● **Your task**
From the line containing "none -> white screwdriver [91,450,190,473]" through the last line of the records, print every line exactly and nothing more.
· · · ·
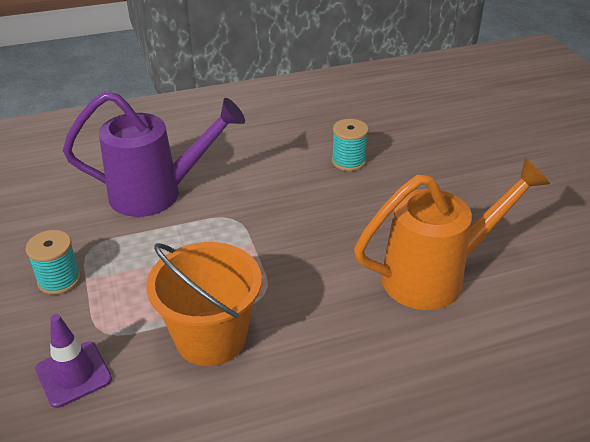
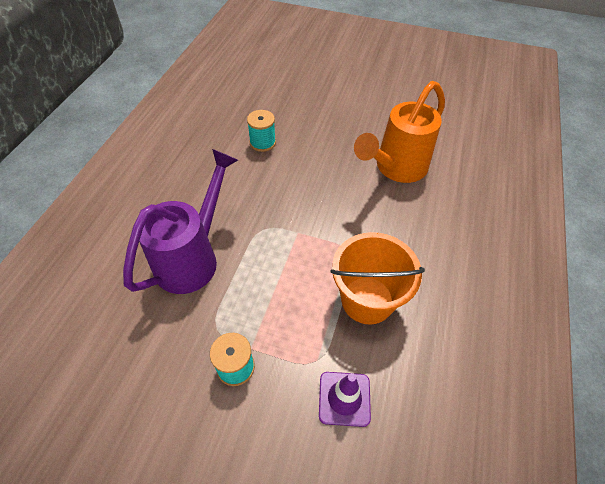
camera: 55 degrees left, 15 degrees up
orange watering can [354,158,550,310] -> orange watering can turned 150 degrees counterclockwise [354,81,445,183]

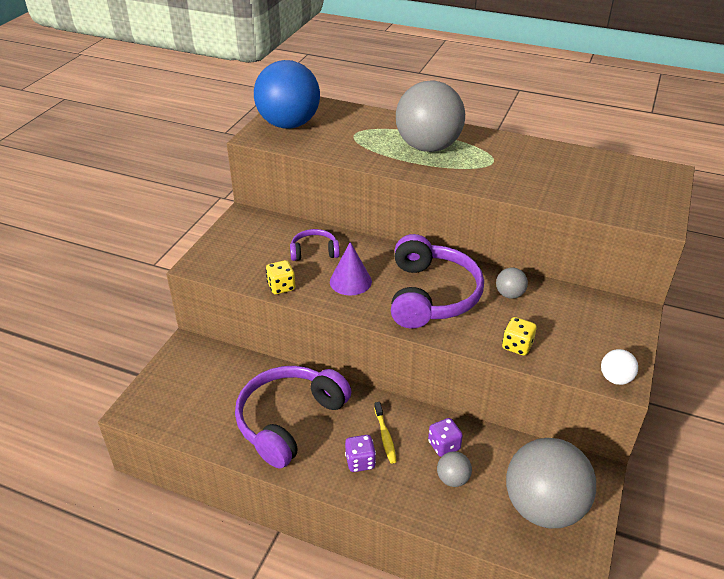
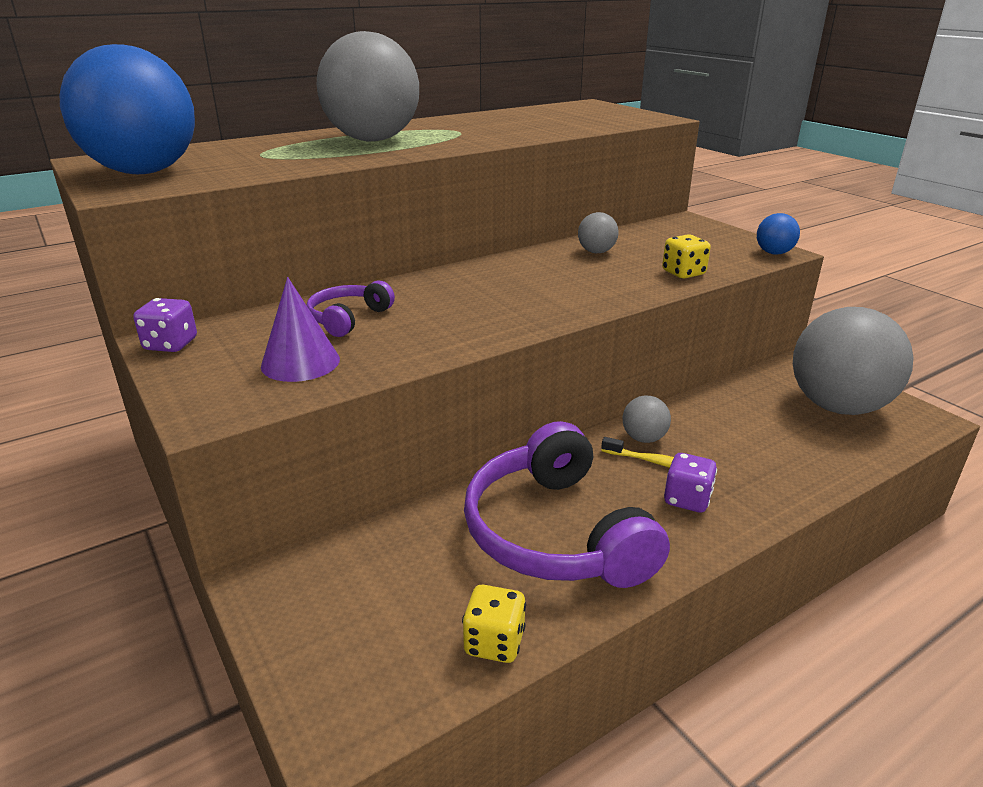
camera: 55 degrees left, 10 degrees down
yellow dice [266,260,295,294] -> yellow dice moved to [462,585,526,663]
purple cone [330,242,372,296] -> purple cone moved to [261,277,340,382]
purple headphones [391,234,484,328] -> none
purple dice [428,418,463,457] -> purple dice moved to [133,298,197,352]
grey ball [437,451,472,487] -> grey ball moved to [622,396,671,443]
white ball [601,349,638,385] -> blue ball [757,213,800,255]

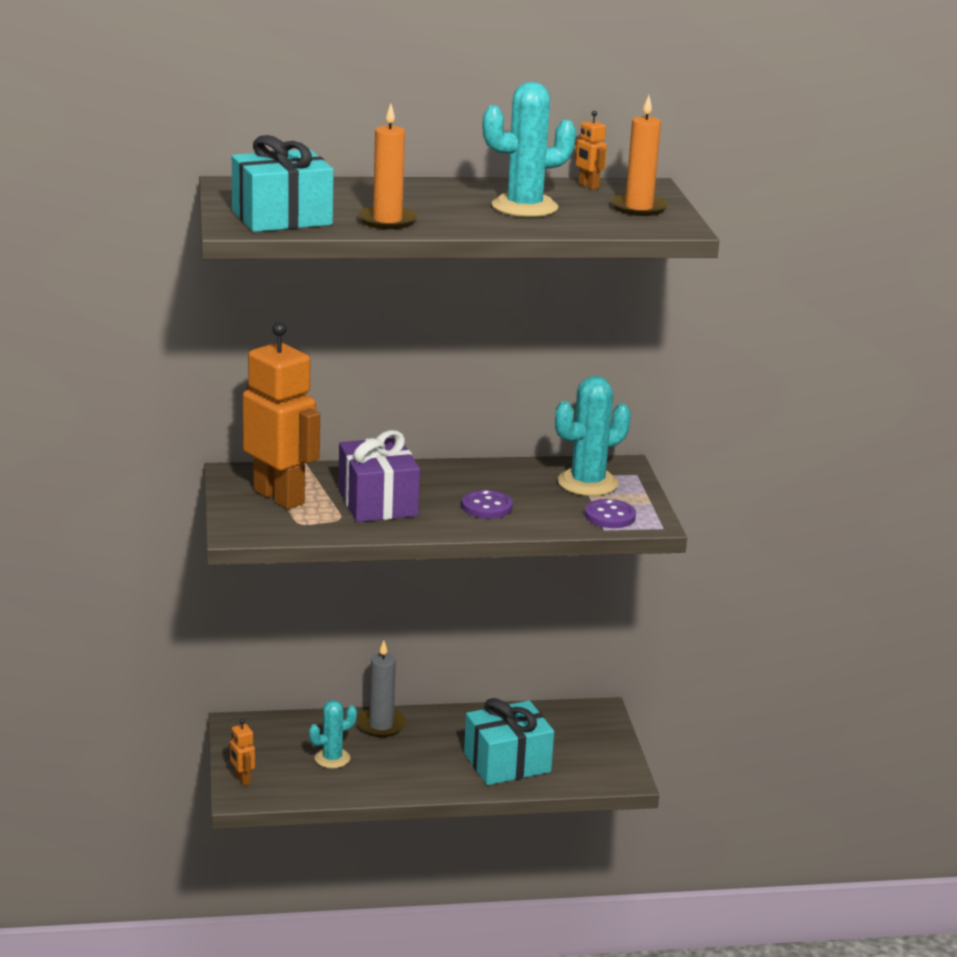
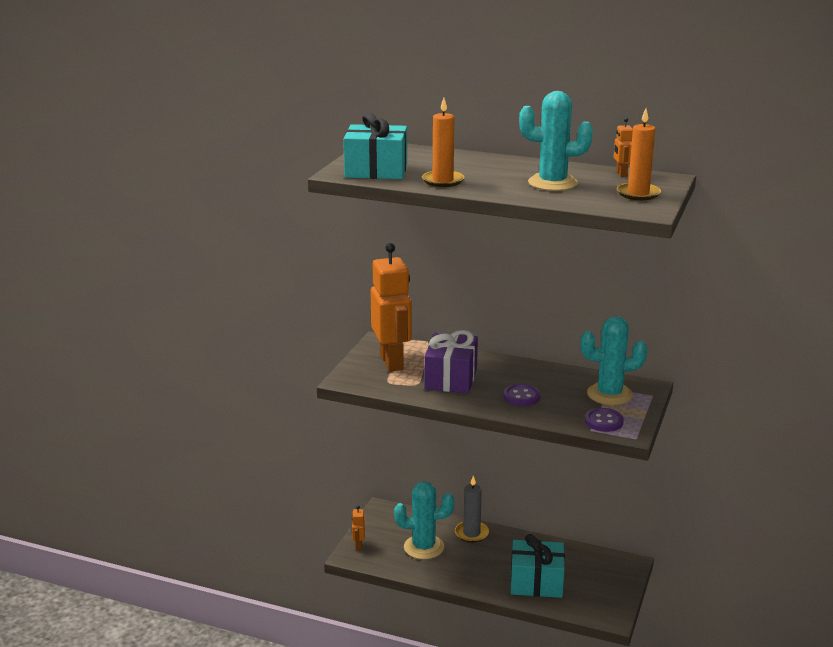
camera: 30 degrees right, 0 degrees up
turquoise cactus [309,700,357,768] -> turquoise cactus [394,481,454,560], size x1.65

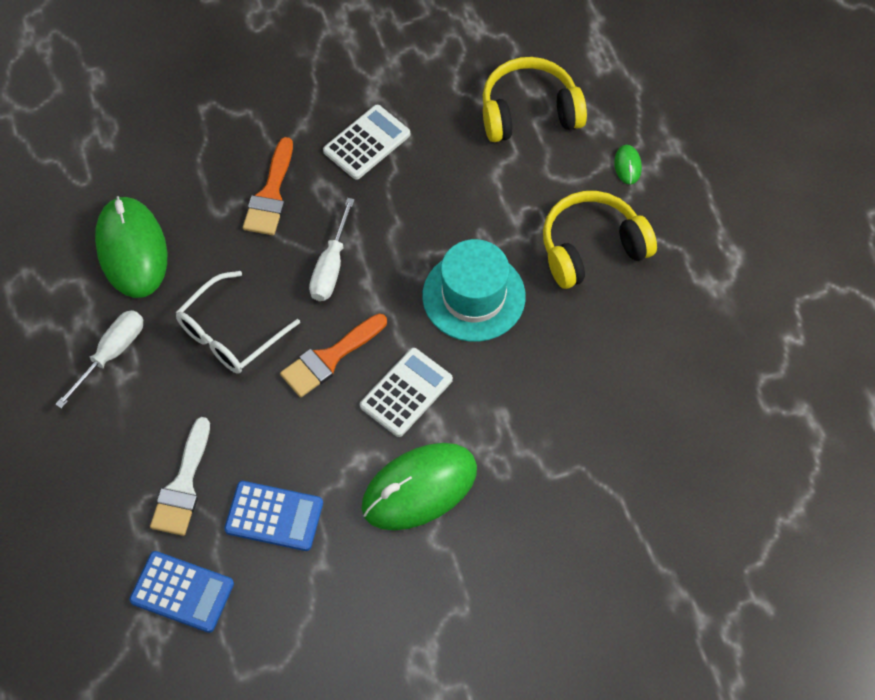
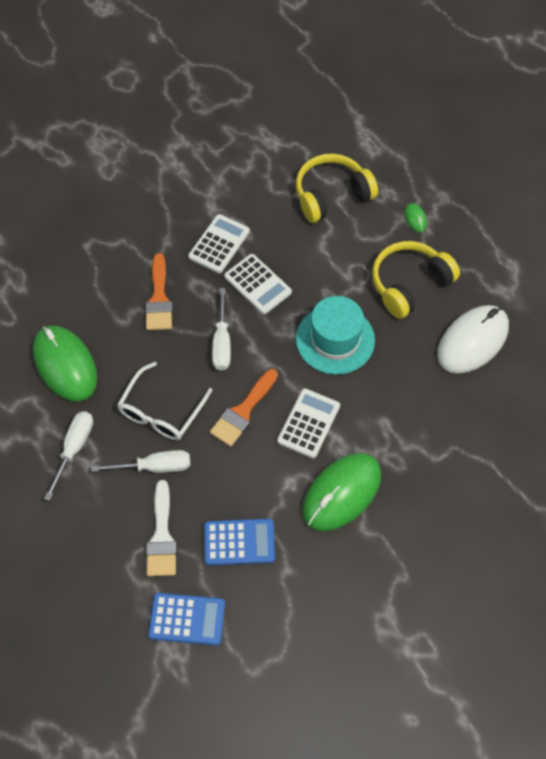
camera: 15 degrees left, 0 degrees up
none -> white screwdriver [91,450,190,473]
none -> white calculator [224,254,292,314]
none -> white mouse [437,305,509,374]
· · · ·
● **Answer to the exercise**
none -> white screwdriver [91,450,190,473]
none -> white calculator [224,254,292,314]
none -> white mouse [437,305,509,374]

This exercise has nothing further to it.